Problem to solve:
Repeat, please, exactly the lines from the one that has "pink hat: none" through the end of the records below, with pictures dropped.

>>>>>

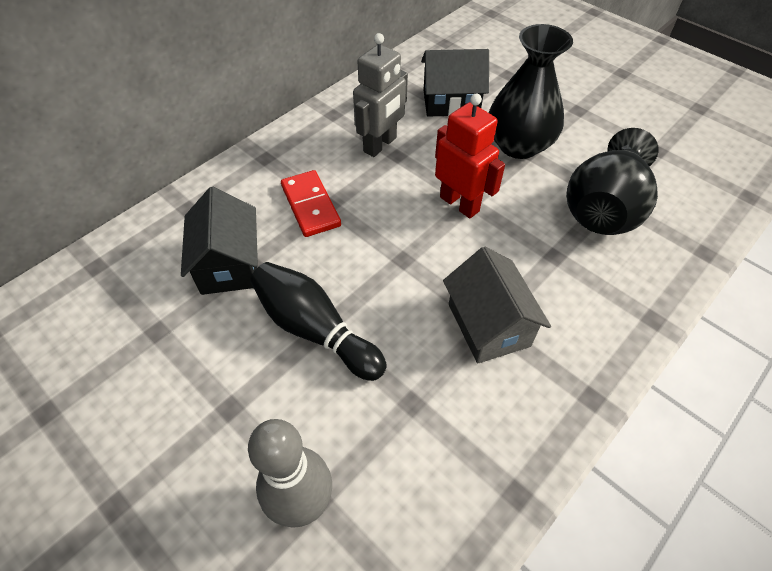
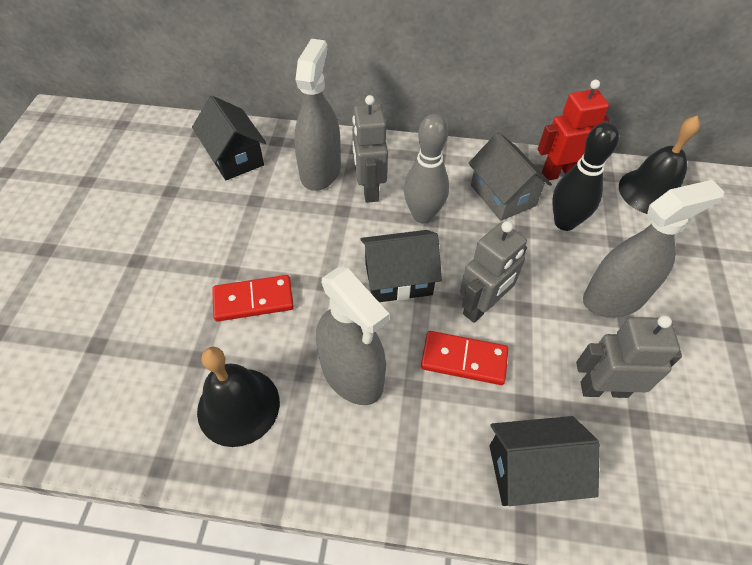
black bell: none = 0 -> [197,347,280,447] [619,116,700,214] = 2
black house: [181,187,258,295] [421,49,489,117] = 2 -> [192,96,266,180] [360,230,442,302] [489,416,600,506] = 3
black vase: [488,24,573,159] [566,128,659,235] = 2 -> none = 0
grey robot: [353,33,408,157] = 1 -> [352,95,388,203] [460,221,527,323] [576,315,682,398] = 3
grey spray bottle: none = 0 -> [294,39,341,191] [316,267,389,405] [583,180,724,318] = 3
red domino: [281,170,341,237] = 1 -> [212,275,294,322] [421,331,508,385] = 2

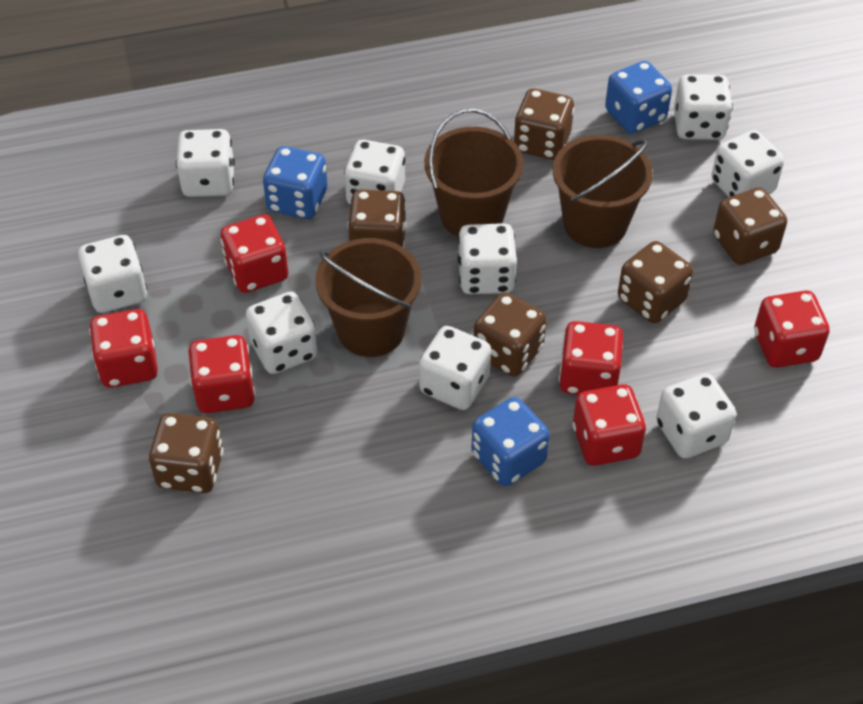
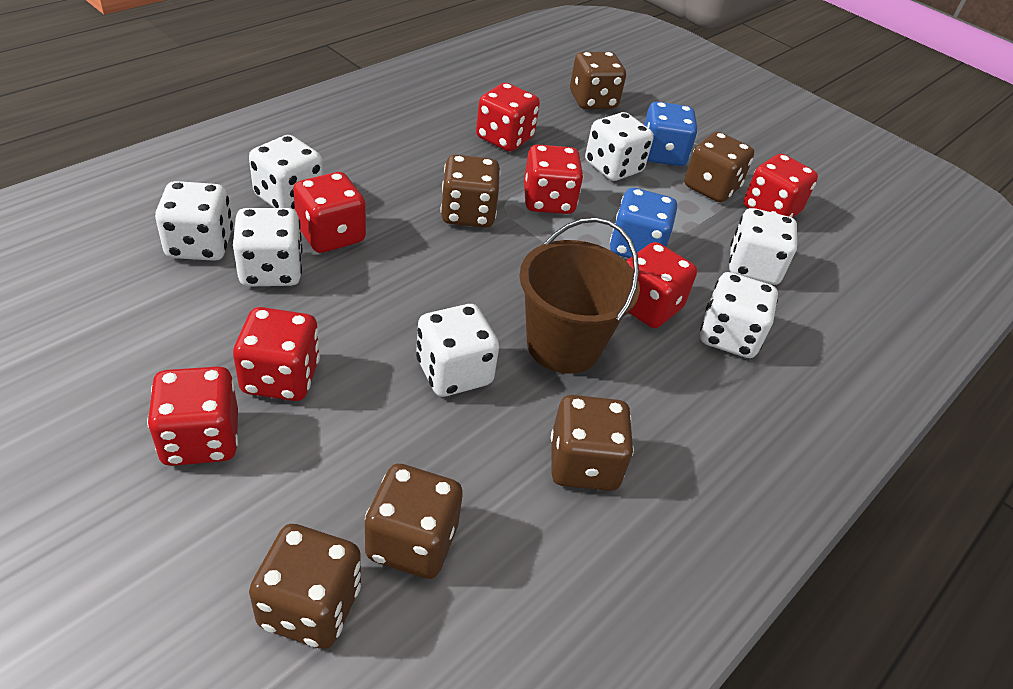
blue dice: [263,146,328,219] [471,397,550,486] [605,61,672,134] = 3 -> [610,188,677,258] [644,101,698,166] = 2
brown bucket: [315,238,421,357] [424,109,524,237] [553,135,653,248] = 3 -> [519,217,640,374] = 1
red dice: [89,309,158,388] [188,335,255,414] [221,215,288,293] [559,321,623,395] [573,384,646,466] [754,291,830,368] = 6 -> [147,366,238,466] [233,307,320,401] [293,172,366,253] [476,83,540,152] [524,144,584,214] [626,242,697,328] [743,154,818,218] = 7
white dice: [78,235,147,313] [176,129,235,197] [246,292,317,374] [344,140,405,205] [419,326,491,410] [458,223,517,294] [656,373,737,459] [674,74,733,140] [712,130,784,197] = 9 -> [155,181,233,261] [233,208,303,287] [249,135,323,210] [416,304,499,397] [585,112,654,181] [700,272,778,358] [729,208,797,285] = 7

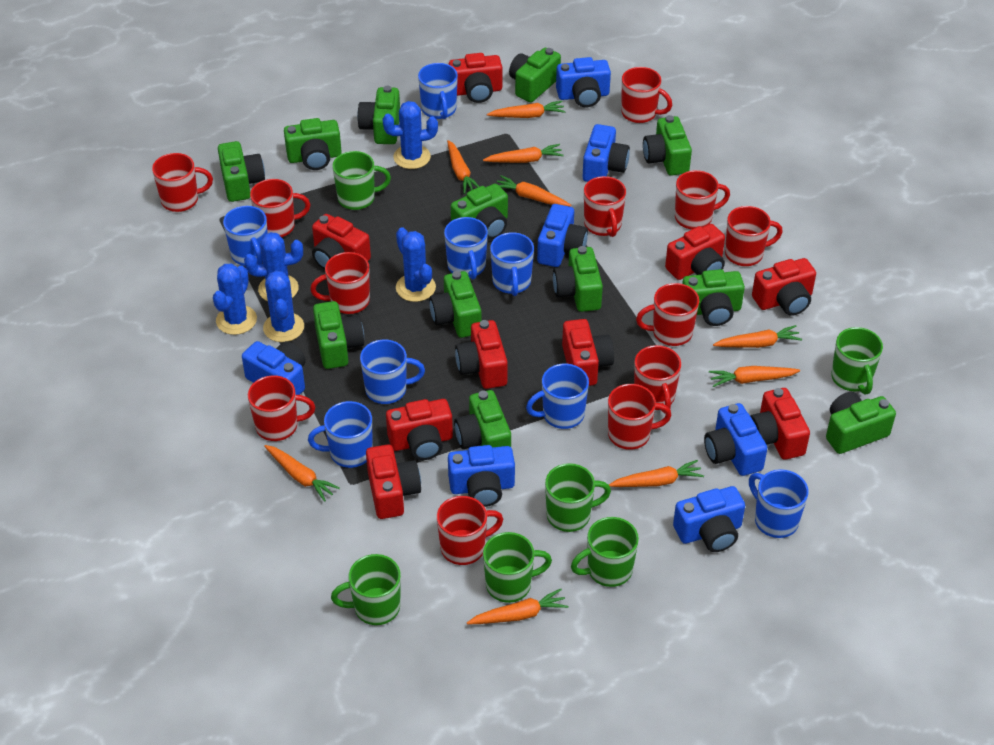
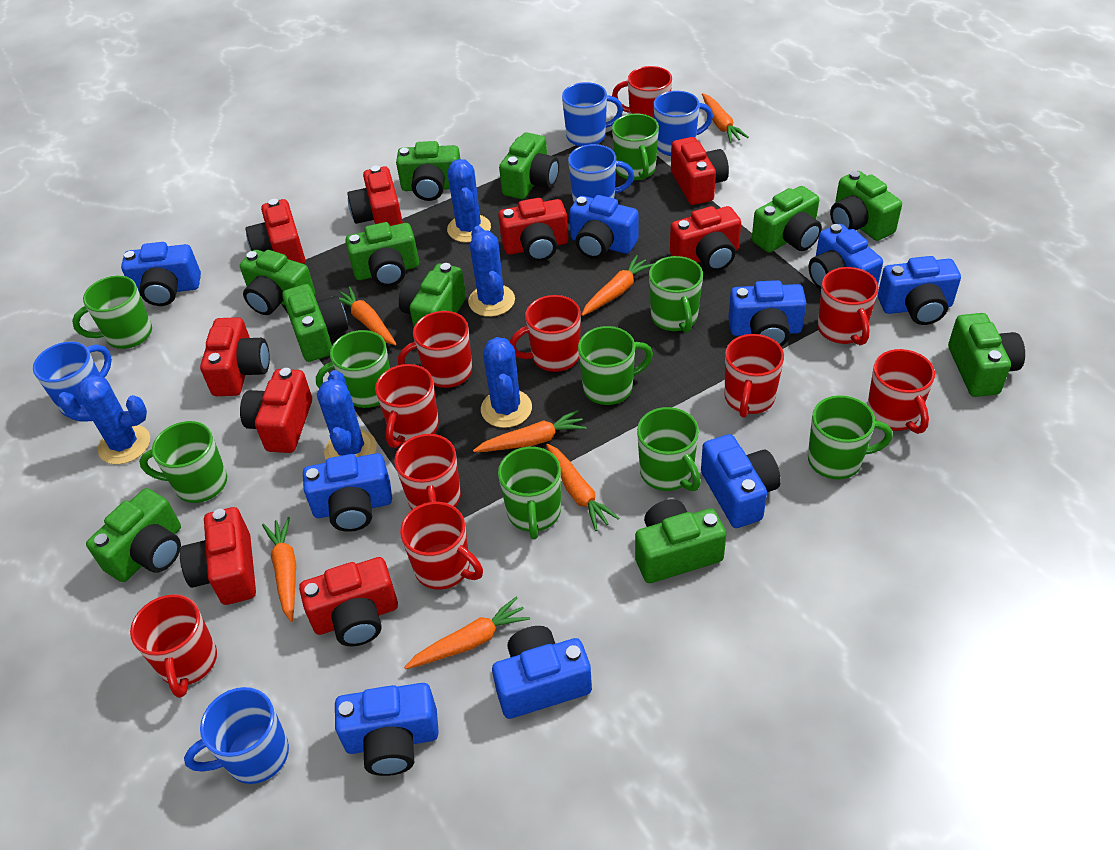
blue camera: [242,341,306,395] [448,445,515,507] [537,204,588,267] [556,57,611,107] [583,124,630,182] [673,486,745,552] [704,403,767,476] = 7 -> [121,242,201,306] [303,453,392,532] [335,683,439,776] [492,626,592,719] [569,195,638,259] [701,434,781,528] [728,280,806,346] [809,224,883,289] [878,256,961,325] = 9
blue mug: [223,206,268,266] [308,401,373,468] [360,340,425,404] [418,63,458,119] [444,217,488,280] [490,232,534,296] [526,364,589,429] [749,469,809,538] = 8 -> [33,342,112,418] [184,687,289,784] [562,82,623,147] [568,144,634,203] [654,91,713,156] = 5
green camera: [218,141,265,202] [284,118,342,170] [313,301,364,369] [357,86,400,144] [429,271,481,338] [451,184,508,240] [454,390,511,449] [509,48,561,102] [553,246,603,312] [643,115,692,176] [682,269,745,326] [826,392,896,454] = 12 -> [86,488,181,582] [240,250,315,315] [282,284,348,362] [345,222,419,287] [396,141,460,201] [399,263,466,327] [499,132,559,199] [635,499,726,583] [752,186,822,253] [830,171,902,241] [948,313,1025,397] = 11
green mug: [331,554,401,625] [333,151,391,210] [483,532,552,603] [545,463,611,532] [571,517,639,587] [831,327,883,395] = 6 -> [72,275,152,349] [139,421,227,503] [316,330,390,408] [498,447,561,539] [578,326,653,405] [612,114,659,180] [637,407,701,491] [649,256,703,333] [808,395,893,479] = 9
orange carrot: [264,445,340,502] [447,140,479,194] [467,589,568,624] [483,144,564,163] [487,101,566,118] [497,175,572,206] [609,460,704,487] [709,366,800,387] [713,325,802,348] = 9 -> [262,517,296,622] [331,286,397,345] [404,597,530,669] [473,410,586,452] [546,444,619,531] [582,255,654,316] [702,93,749,143] = 7
red mug: [152,153,213,212] [248,375,315,441] [250,179,311,237] [310,252,370,314] [437,496,503,565] [584,176,626,237] [608,384,672,450] [621,67,672,123] [634,345,681,413] [636,283,699,346] [675,170,730,230] [725,206,783,266] = 12 -> [130,594,217,698] [375,364,439,448] [395,434,461,509] [398,311,472,388] [400,502,483,589] [510,295,581,372] [612,66,672,118] [724,334,784,418] [818,267,879,345] [867,349,935,434] = 10

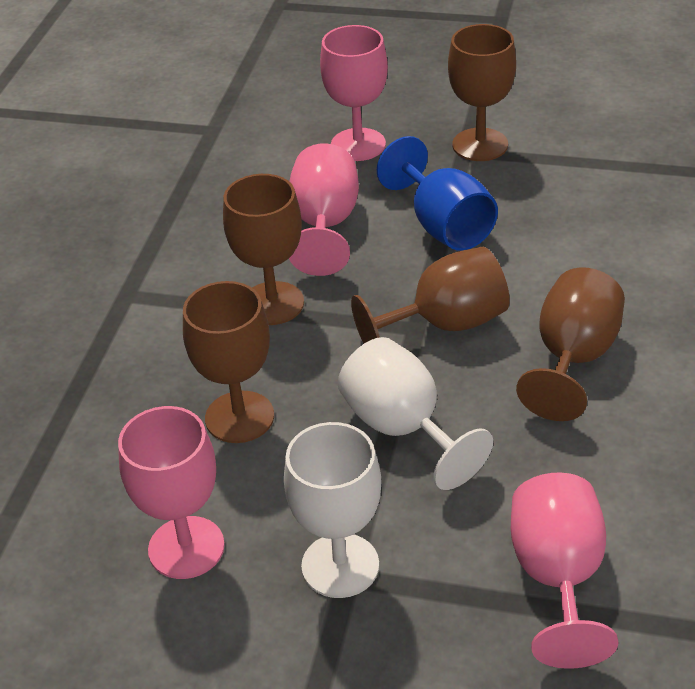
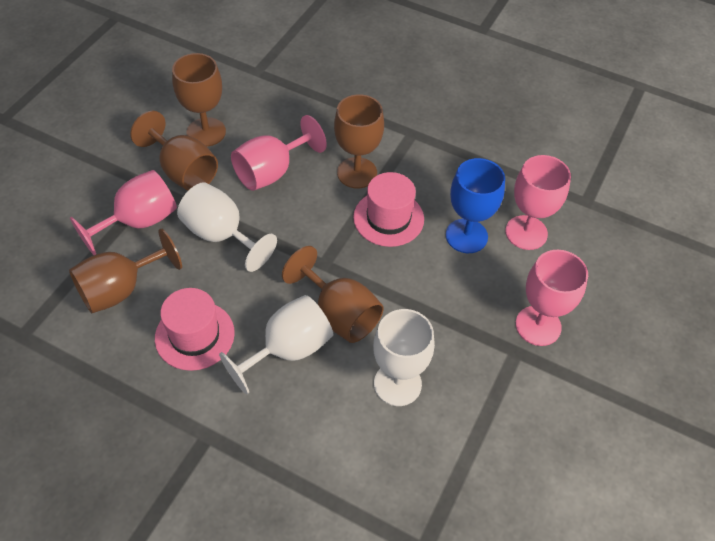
pink hat: none = 0 -> [155,288,235,371] [353,172,424,247] = 2
white goblet: [284,422,382,598] [338,337,493,490] = 2 -> [177,182,277,272] [219,295,333,394] [373,309,435,406] = 3

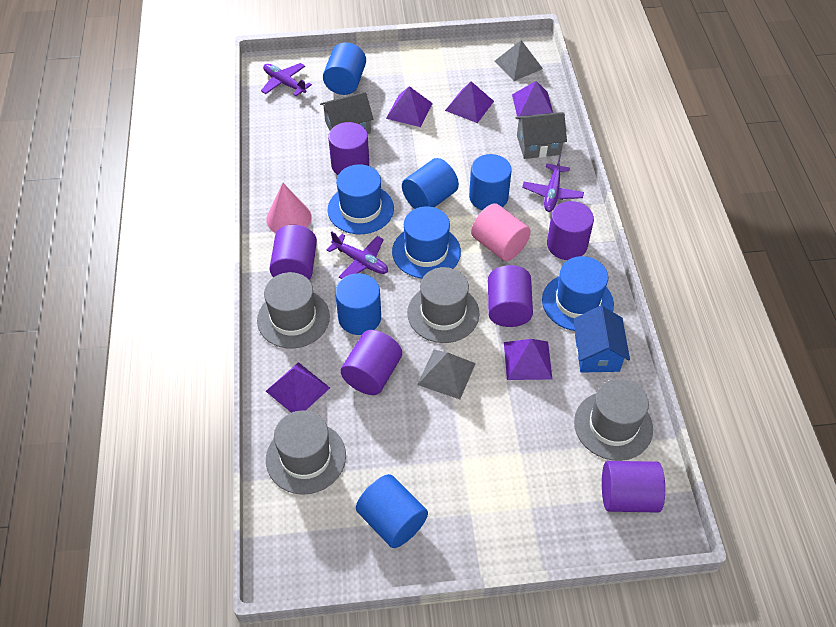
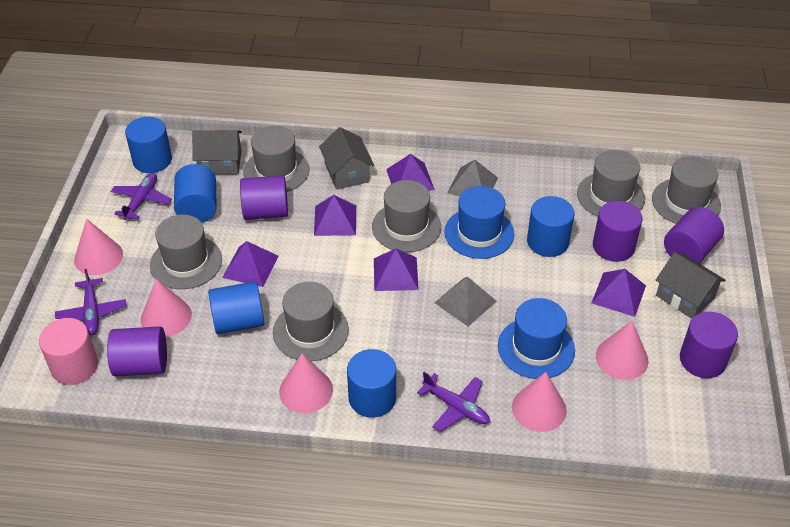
blue hat: [328,164,394,234] [392,206,461,279] [542,256,614,331] = 3 -> [444,186,514,259] [498,298,575,379] = 2
blue house: [573,306,630,373] = 1 -> none = 0
grey hat: [257,272,330,348] [266,410,346,495] [407,267,480,343] [574,379,653,461] = 4 -> [150,215,222,289] [243,126,310,192] [273,282,349,361] [372,180,441,252] [577,150,645,217] [652,156,721,224] = 6
grey house: [320,92,373,134] [516,112,567,159] = 2 -> [192,130,242,175] [319,127,374,190] [656,252,726,319] = 3
pink cone: [266,183,311,233] = 1 -> [74,219,123,275] [141,279,192,337] [279,354,333,413] [512,372,566,432] [596,321,648,380] = 5
purple cylinder: [269,225,317,280] [328,122,369,175] [341,330,402,395] [488,265,533,327] [547,201,594,260] [602,461,665,513] = 6 -> [107,326,167,377] [240,175,288,220] [593,201,643,262] [664,207,724,263] [680,312,738,378] = 5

<<<<<

Answer box:
pink hat: none = 0 -> [155,288,235,371] [353,172,424,247] = 2
white goblet: [284,422,382,598] [338,337,493,490] = 2 -> [177,182,277,272] [219,295,333,394] [373,309,435,406] = 3

blue hat: [328,164,394,234] [392,206,461,279] [542,256,614,331] = 3 -> [444,186,514,259] [498,298,575,379] = 2
blue house: [573,306,630,373] = 1 -> none = 0
grey hat: [257,272,330,348] [266,410,346,495] [407,267,480,343] [574,379,653,461] = 4 -> [150,215,222,289] [243,126,310,192] [273,282,349,361] [372,180,441,252] [577,150,645,217] [652,156,721,224] = 6
grey house: [320,92,373,134] [516,112,567,159] = 2 -> [192,130,242,175] [319,127,374,190] [656,252,726,319] = 3
pink cone: [266,183,311,233] = 1 -> [74,219,123,275] [141,279,192,337] [279,354,333,413] [512,372,566,432] [596,321,648,380] = 5
purple cylinder: [269,225,317,280] [328,122,369,175] [341,330,402,395] [488,265,533,327] [547,201,594,260] [602,461,665,513] = 6 -> [107,326,167,377] [240,175,288,220] [593,201,643,262] [664,207,724,263] [680,312,738,378] = 5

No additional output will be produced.